**Work task:** Lines with the word "objects": copy all of them from the entries below.

***** Data for this task *****

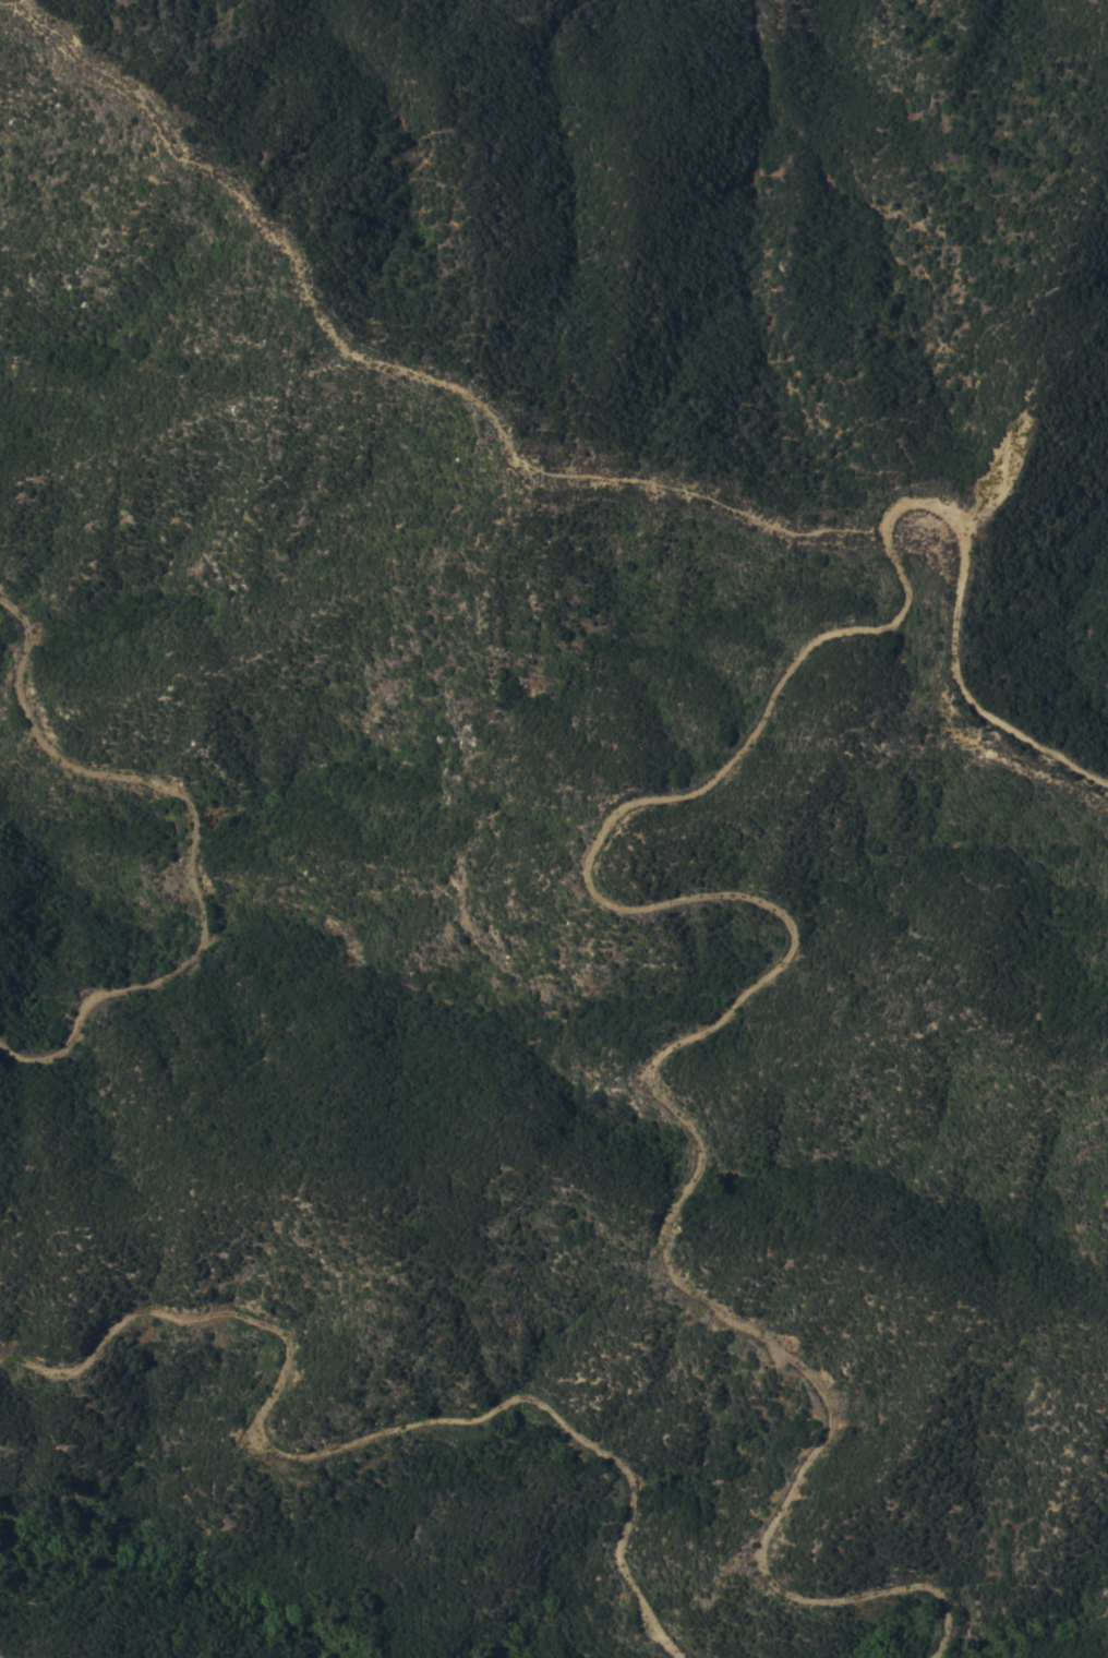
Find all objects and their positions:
road: (387, 364)
road: (999, 759)
road: (192, 837)
road: (746, 896)
road: (351, 1441)

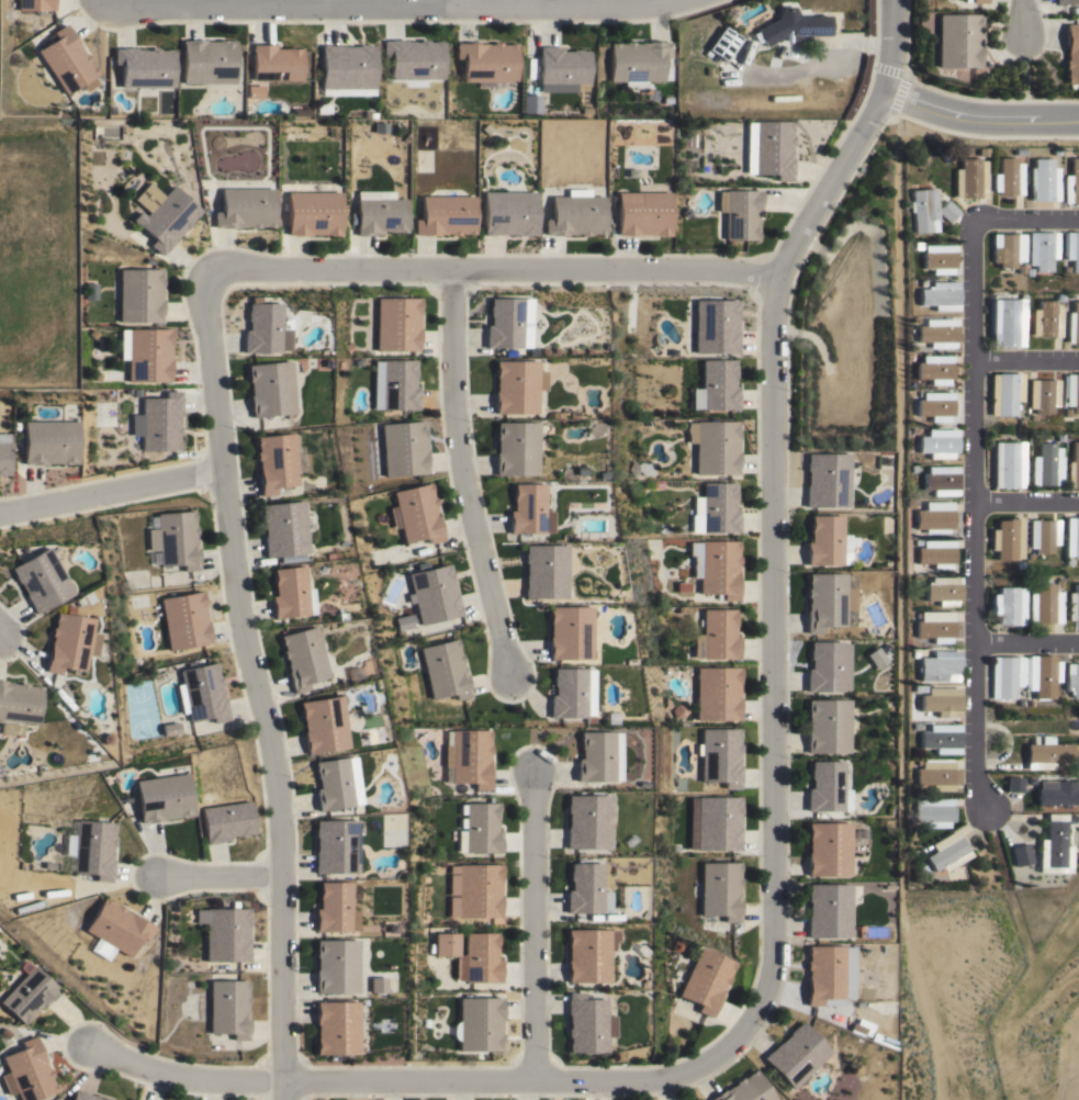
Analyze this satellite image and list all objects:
building: (978, 1)
building: (1066, 1)
road: (96, 3)
building: (34, 4)
road: (387, 6)
road: (1019, 13)
building: (789, 25)
building: (958, 40)
building: (721, 42)
road: (888, 47)
building: (1071, 51)
building: (412, 58)
building: (66, 59)
building: (207, 60)
building: (485, 60)
building: (637, 60)
building: (275, 62)
building: (345, 65)
building: (144, 66)
building: (561, 67)
building: (252, 92)
building: (529, 103)
road: (981, 116)
building: (768, 148)
building: (1055, 150)
building: (981, 151)
building: (1019, 152)
building: (1007, 176)
building: (1043, 176)
building: (968, 179)
building: (1071, 182)
building: (244, 207)
building: (922, 209)
building: (947, 210)
building: (312, 212)
building: (378, 212)
building: (507, 212)
building: (641, 212)
building: (574, 213)
building: (737, 213)
building: (163, 214)
building: (444, 215)
road: (1025, 222)
building: (917, 245)
building: (1007, 249)
building: (1042, 249)
building: (1072, 249)
building: (938, 258)
building: (1019, 270)
building: (1028, 270)
building: (1065, 270)
road: (483, 273)
building: (921, 281)
building: (138, 295)
building: (940, 295)
building: (1055, 296)
building: (1044, 319)
building: (913, 320)
building: (1006, 321)
building: (507, 322)
building: (1071, 322)
building: (395, 324)
building: (715, 326)
building: (264, 329)
building: (937, 332)
building: (145, 354)
road: (1026, 359)
building: (355, 362)
building: (933, 369)
building: (94, 378)
building: (396, 385)
building: (718, 385)
building: (515, 386)
building: (269, 389)
building: (1071, 392)
building: (1004, 393)
building: (1042, 395)
building: (934, 406)
building: (1066, 412)
building: (157, 422)
building: (1057, 437)
building: (47, 442)
building: (938, 443)
building: (713, 446)
building: (401, 449)
building: (515, 449)
building: (3, 455)
building: (275, 464)
building: (1007, 464)
building: (1044, 465)
building: (1072, 466)
building: (912, 469)
road: (462, 477)
building: (825, 480)
building: (941, 480)
road: (111, 491)
road: (1027, 501)
building: (910, 503)
building: (714, 509)
building: (528, 510)
road: (976, 510)
building: (414, 514)
building: (933, 517)
building: (284, 529)
building: (1043, 536)
building: (1071, 537)
building: (173, 539)
building: (1007, 539)
building: (825, 542)
building: (917, 542)
road: (770, 543)
building: (935, 554)
building: (1068, 562)
building: (1021, 565)
building: (717, 568)
building: (544, 572)
building: (915, 577)
building: (38, 580)
building: (1021, 581)
building: (1057, 584)
building: (942, 591)
building: (291, 594)
building: (432, 594)
building: (828, 602)
building: (1072, 603)
building: (1007, 606)
building: (1043, 606)
building: (917, 614)
building: (184, 621)
building: (403, 621)
building: (935, 628)
building: (569, 633)
building: (716, 636)
road: (1028, 642)
building: (68, 643)
building: (914, 654)
building: (874, 658)
building: (302, 659)
building: (826, 667)
building: (939, 667)
building: (360, 670)
building: (443, 671)
building: (1041, 676)
building: (1005, 677)
building: (1071, 680)
road: (255, 685)
building: (916, 688)
building: (717, 693)
building: (202, 694)
building: (571, 694)
building: (941, 702)
building: (1030, 703)
building: (1019, 704)
building: (17, 707)
building: (323, 725)
building: (915, 726)
building: (825, 727)
building: (170, 729)
building: (941, 740)
building: (1045, 753)
building: (719, 757)
building: (597, 758)
building: (467, 759)
building: (918, 762)
building: (935, 776)
building: (353, 779)
building: (1012, 784)
building: (332, 785)
building: (826, 788)
building: (1057, 794)
building: (161, 799)
building: (933, 812)
building: (1072, 819)
building: (225, 823)
building: (586, 823)
building: (714, 825)
building: (887, 826)
building: (477, 831)
building: (335, 847)
building: (1053, 848)
building: (92, 850)
building: (826, 851)
building: (947, 853)
building: (1020, 856)
building: (923, 869)
road: (222, 876)
building: (886, 887)
building: (584, 890)
building: (472, 892)
building: (720, 892)
building: (173, 907)
building: (27, 908)
building: (335, 910)
building: (827, 912)
building: (389, 925)
building: (114, 930)
road: (530, 930)
building: (224, 935)
building: (443, 945)
building: (587, 957)
building: (478, 961)
building: (336, 968)
building: (823, 976)
building: (705, 983)
building: (376, 984)
building: (27, 995)
building: (228, 1010)
building: (584, 1025)
building: (478, 1026)
building: (336, 1030)
building: (794, 1058)
building: (26, 1070)
road: (425, 1082)
building: (744, 1090)
building: (85, 1095)
building: (139, 1099)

*****

**Problem solution:**
Find all objects and their positions:
Analyze this satellite image and list all objects:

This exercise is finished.